» **RECORDS FOR THE TASK**
-- Opening Marker --
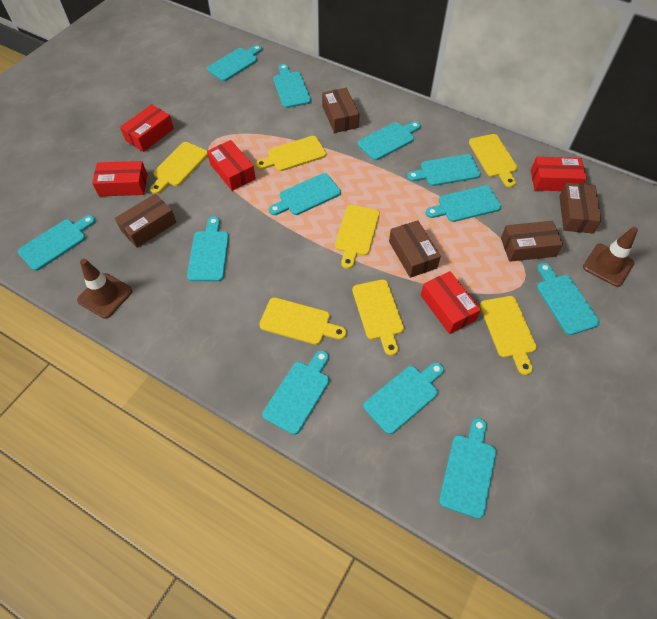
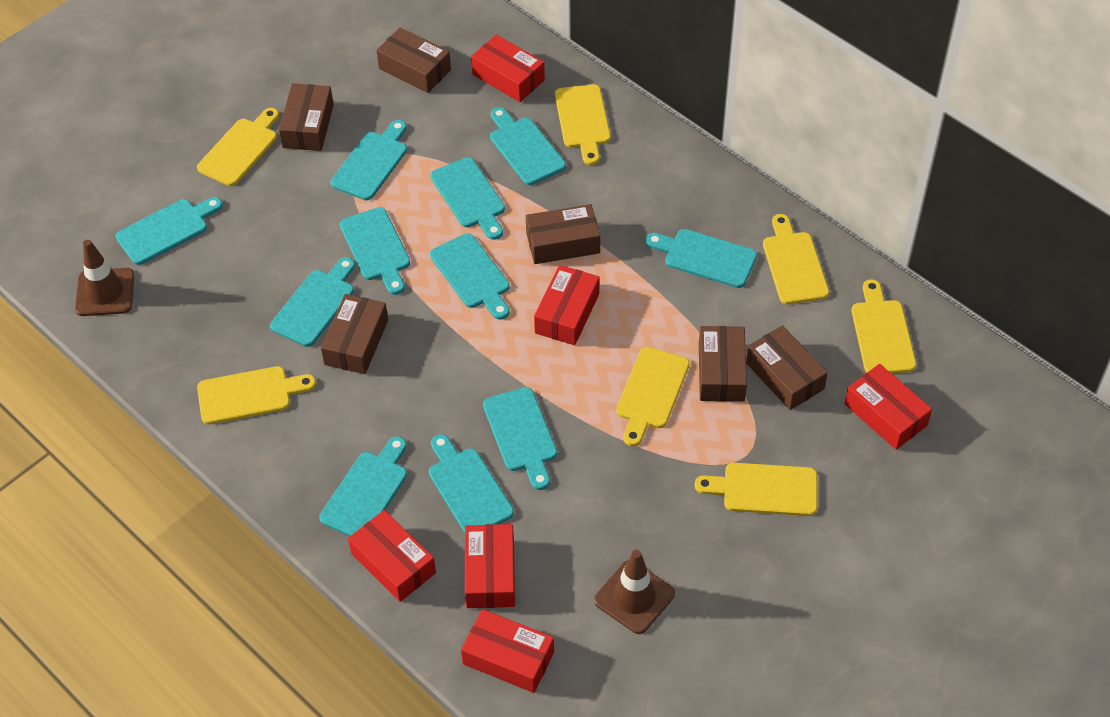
brown box: 5 -> 6
red box: 5 -> 6
turquoise cutting board: 12 -> 11

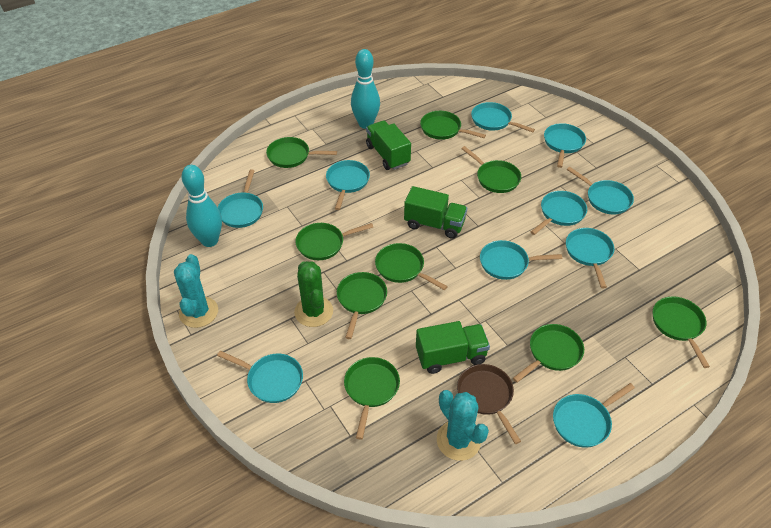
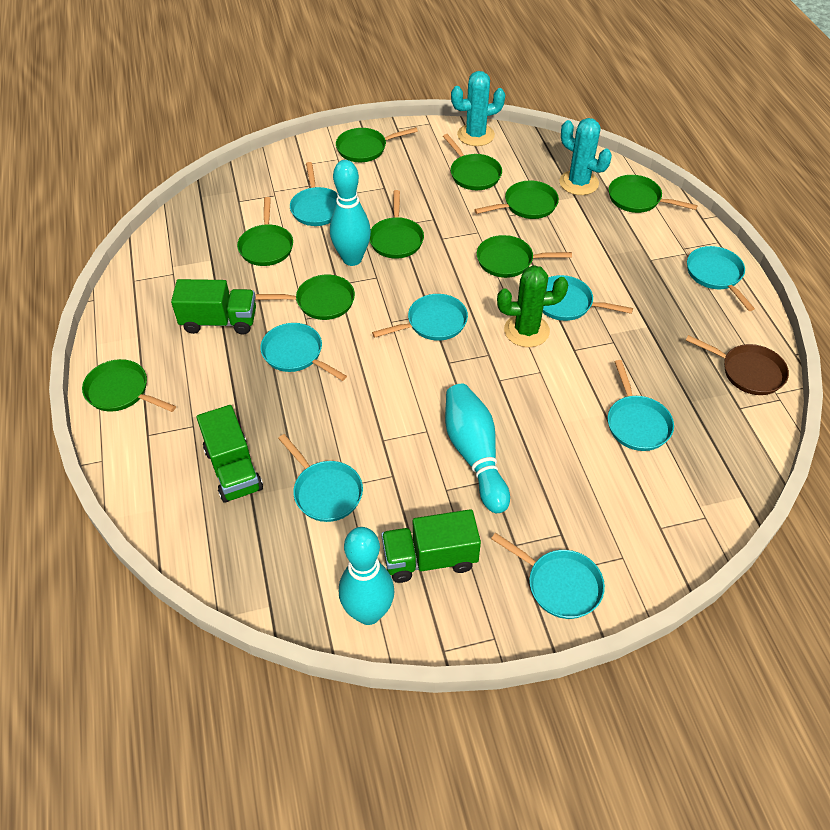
turquoise bowling pin: 2 -> 3
turquoise pan: 10 -> 8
-- Closing Marker --
What is needed is every entry written out word for word, with no pictures.

brown box: 5 -> 6
red box: 5 -> 6
turquoise cutting board: 12 -> 11

turquoise bowling pin: 2 -> 3
turquoise pan: 10 -> 8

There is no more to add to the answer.